*What you will do*. A verbatim copy of the listing is what is needed, minus any pictures.

*Stored data*.

----

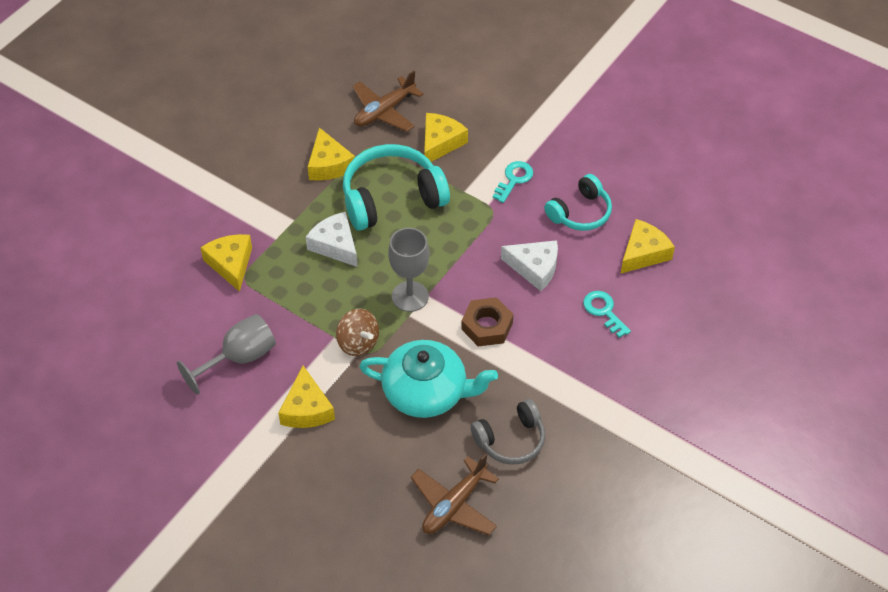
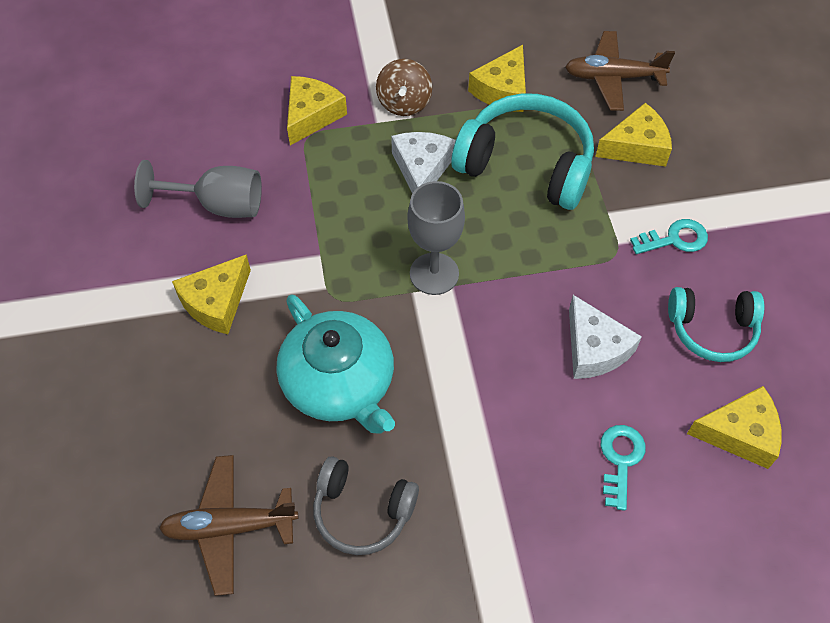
camera: 45 degrees right, 5 degrees up
brown spinning top [336,309,379,356] -> brown spinning top moved to [376,59,432,116]
brown nut [461,297,513,347] -> none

----

*Solution for this problem*.
camera: 45 degrees right, 5 degrees up
brown spinning top [336,309,379,356] -> brown spinning top moved to [376,59,432,116]
brown nut [461,297,513,347] -> none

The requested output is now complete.